Data extracted from a collection
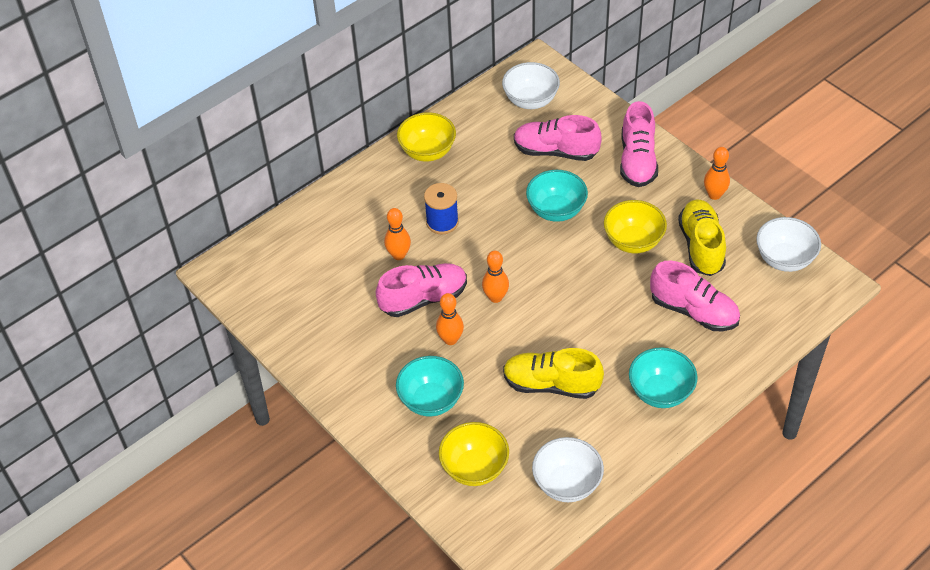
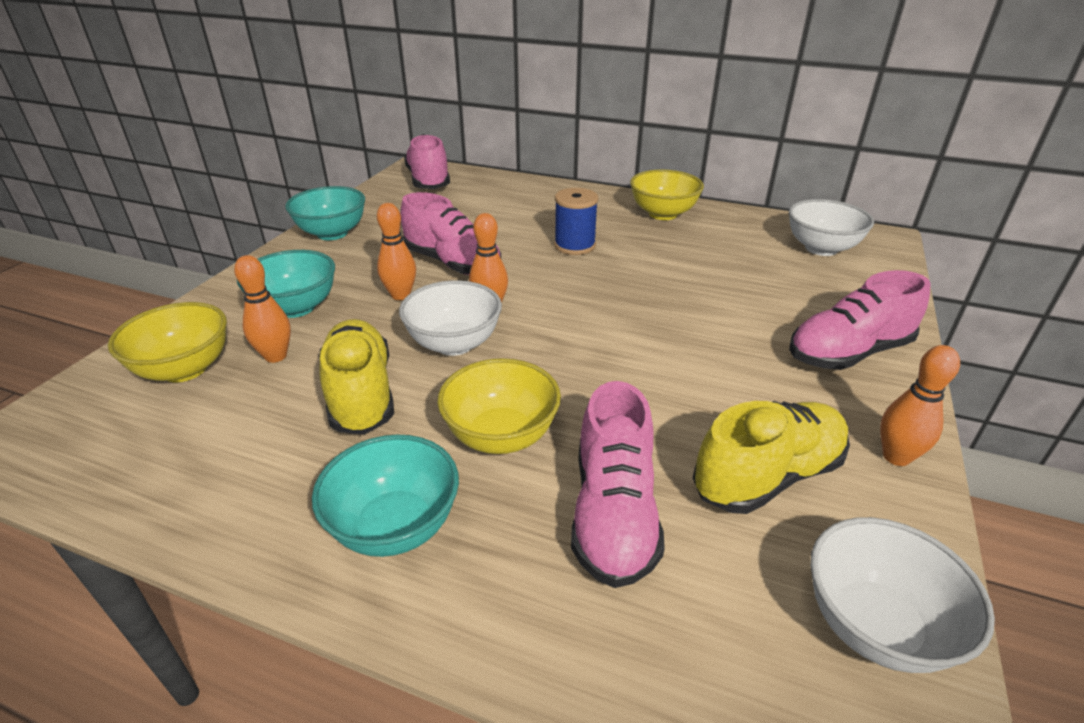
camera: 60 degrees right, 15 degrees down
orange bowling pin [384,208,411,260] -> orange bowling pin moved to [234,255,291,363]
pink shoe [514,115,602,161] -> pink shoe moved to [404,134,450,189]
turquoise bowl [526,170,588,222] -> turquoise bowl moved to [285,186,365,240]
white bowl [532,437,604,502] -> white bowl moved to [399,280,502,356]
yellow bowl [604,200,667,253] -> yellow bowl moved to [437,358,561,454]

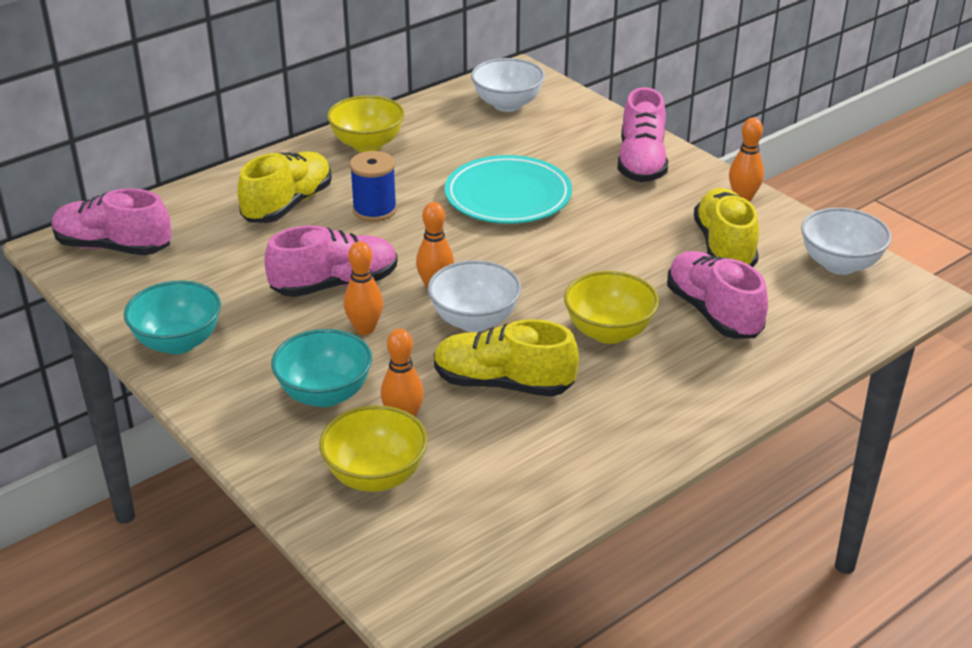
camera: 60 degrees left, 0 degrees up
turquoise bowl [312,435,459,557] -> none
pink shoe [571,381,665,588] -> pink shoe turned 150 degrees counterclockwise [667,251,768,339]
none -> yellow shoe [237,151,332,223]
none -> turquoise plate [445,155,572,224]

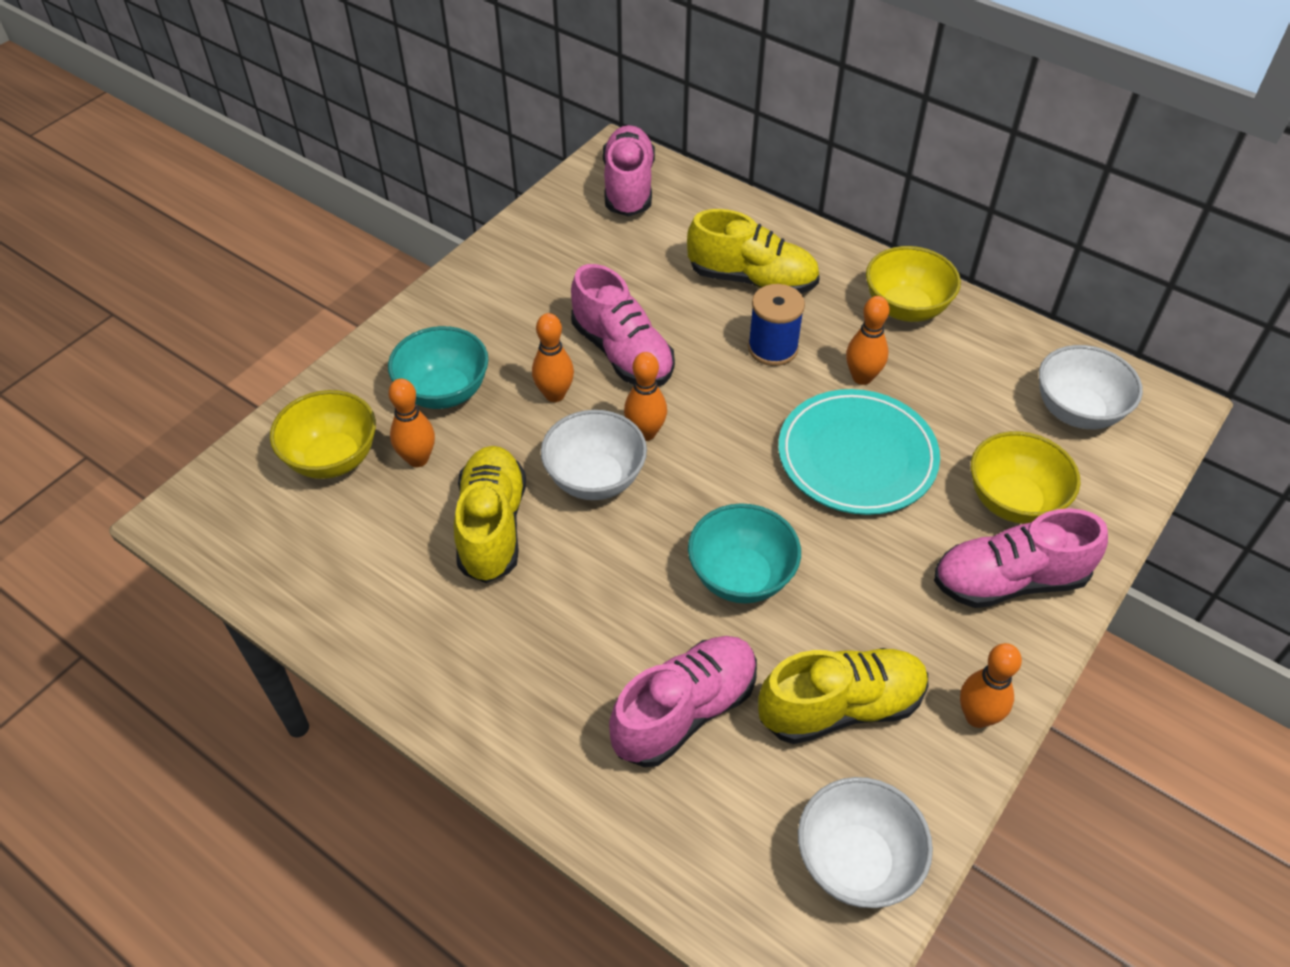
camera: 75 degrees right, 15 degrees up
turquoise bowl [124,280,221,354] -> turquoise bowl moved to [688,503,801,604]
yellow bowl [564,271,659,344] -> yellow bowl moved to [971,431,1080,524]
none -> orange bowling pin [846,296,889,385]

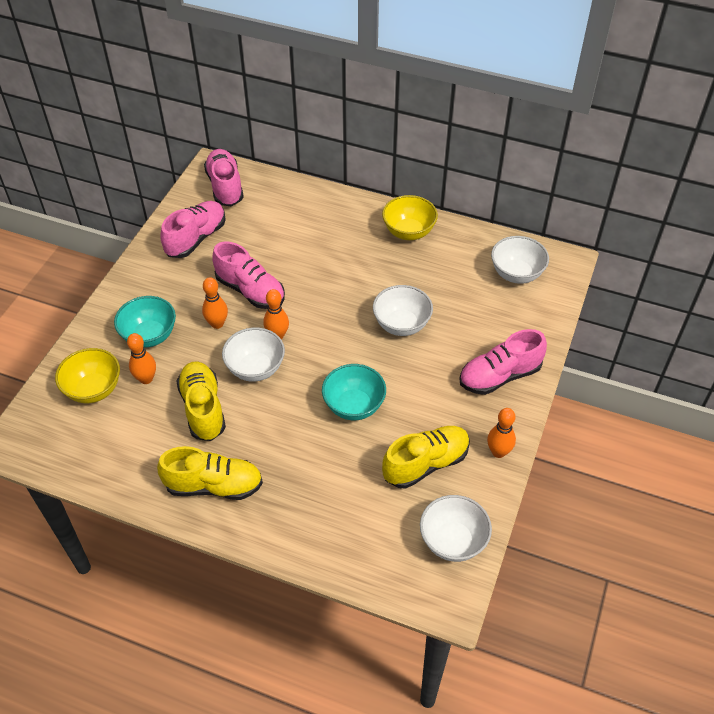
camera: 15 degrees left, 0 degrees up
pink shoe [609,636,757,767] -> pink shoe moved to [160,201,226,258]
yellow shoe [687,209,820,293] -> yellow shoe moved to [157,446,263,500]
blue spool [748,284,805,366] -> none
turquoise plate [778,389,940,515] -> white bowl [373,285,433,336]
orange bowling pin [846,296,889,385] -> none
yellow bowl [971,431,1080,524] -> none

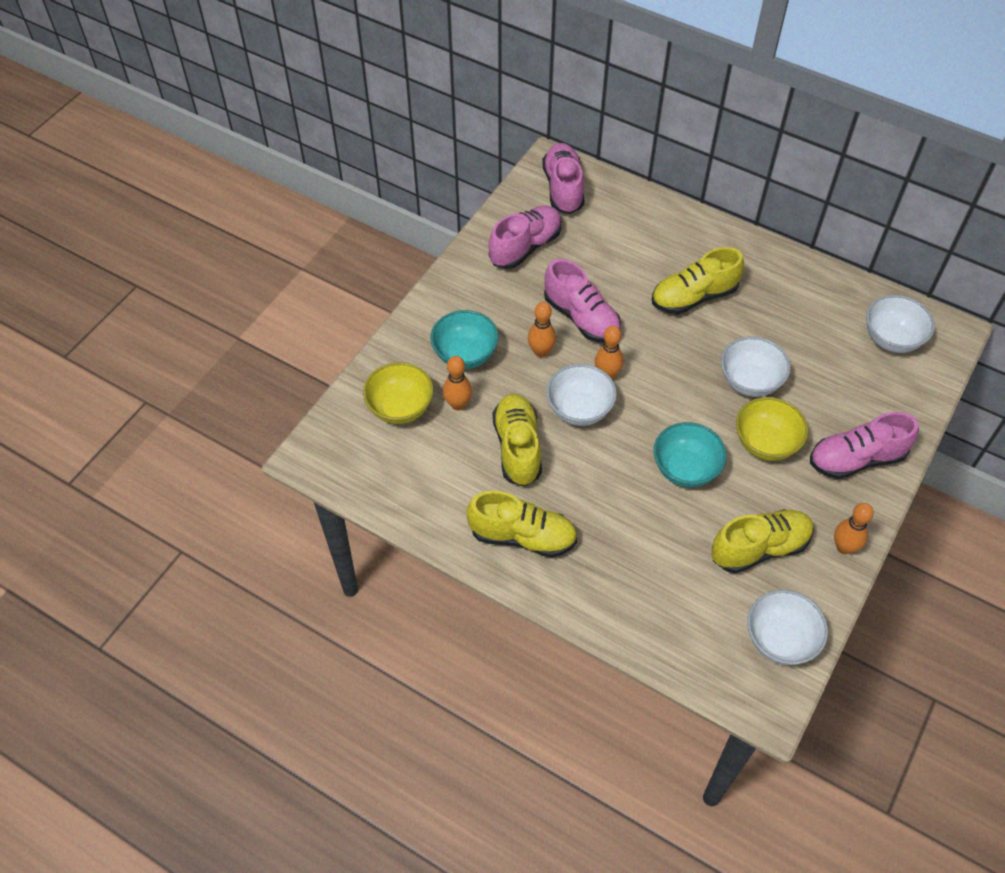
camera: 10 degrees right, 5 degrees up
yellow bowl [382,195,438,240] -> yellow bowl moved to [736,397,808,461]
none -> yellow shoe [652,247,744,314]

Exercise instructions
Please copy every line in the entries where "orange" appears.

Task solution
orange bowling pin [384,208,411,260] -> orange bowling pin moved to [234,255,291,363]
none -> orange bowling pin [846,296,889,385]
orange bowling pin [846,296,889,385] -> none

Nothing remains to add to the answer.